- Problem
Report the number of lines in the entries below that include the word "pink", and nothing else.

- Data listing
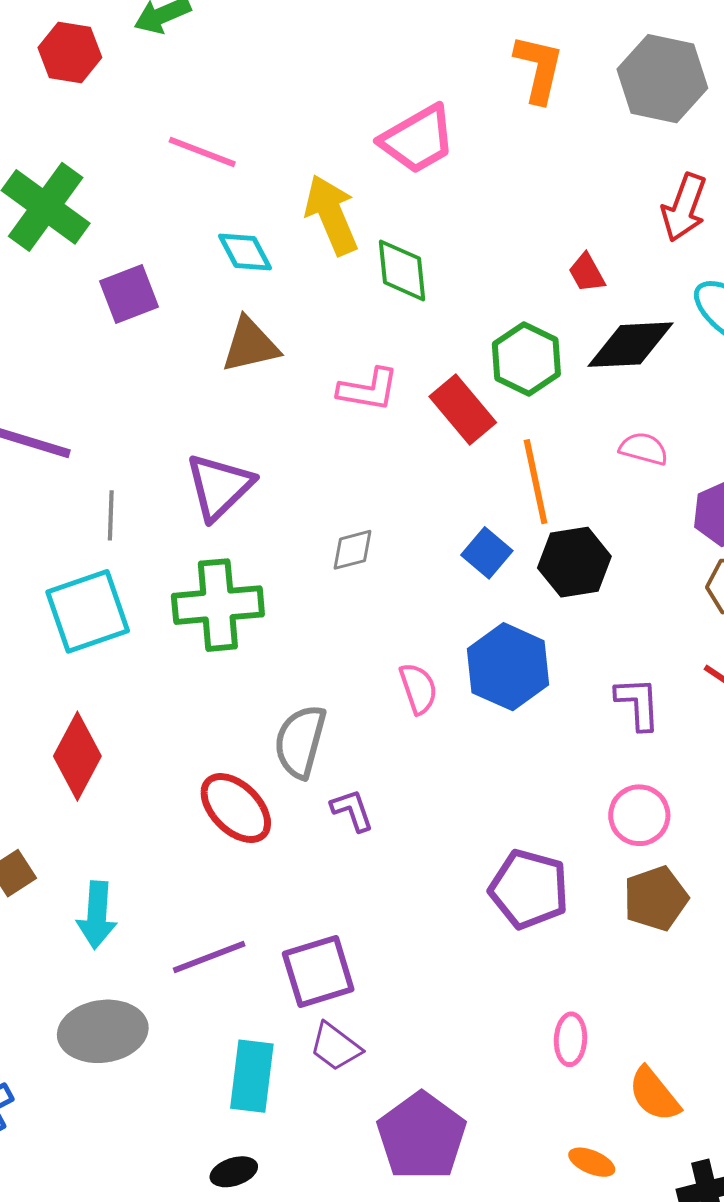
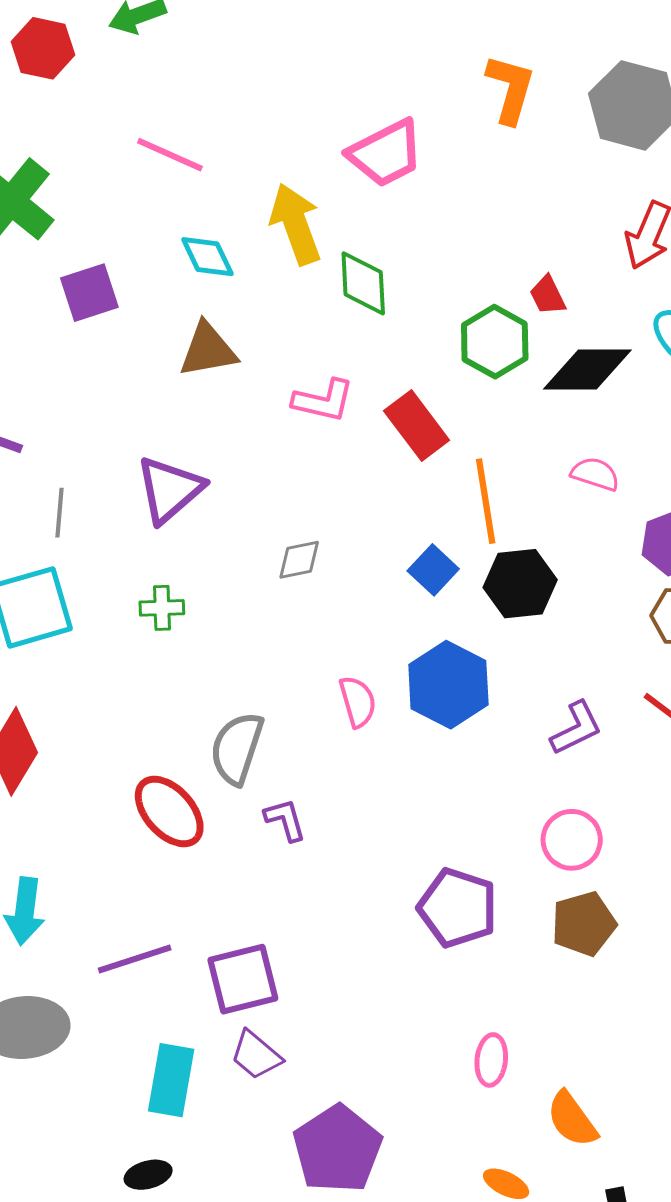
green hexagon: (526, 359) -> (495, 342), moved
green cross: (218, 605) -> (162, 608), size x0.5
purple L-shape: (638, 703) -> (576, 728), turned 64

--

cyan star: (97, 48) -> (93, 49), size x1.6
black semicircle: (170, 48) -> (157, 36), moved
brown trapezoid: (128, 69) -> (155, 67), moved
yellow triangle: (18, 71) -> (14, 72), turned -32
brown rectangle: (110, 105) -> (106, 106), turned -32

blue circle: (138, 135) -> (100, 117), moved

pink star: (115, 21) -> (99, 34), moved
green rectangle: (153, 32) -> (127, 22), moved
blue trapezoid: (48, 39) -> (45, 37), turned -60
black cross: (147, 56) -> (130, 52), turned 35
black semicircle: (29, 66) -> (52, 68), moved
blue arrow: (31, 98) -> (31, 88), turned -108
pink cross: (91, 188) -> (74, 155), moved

- Task answer
2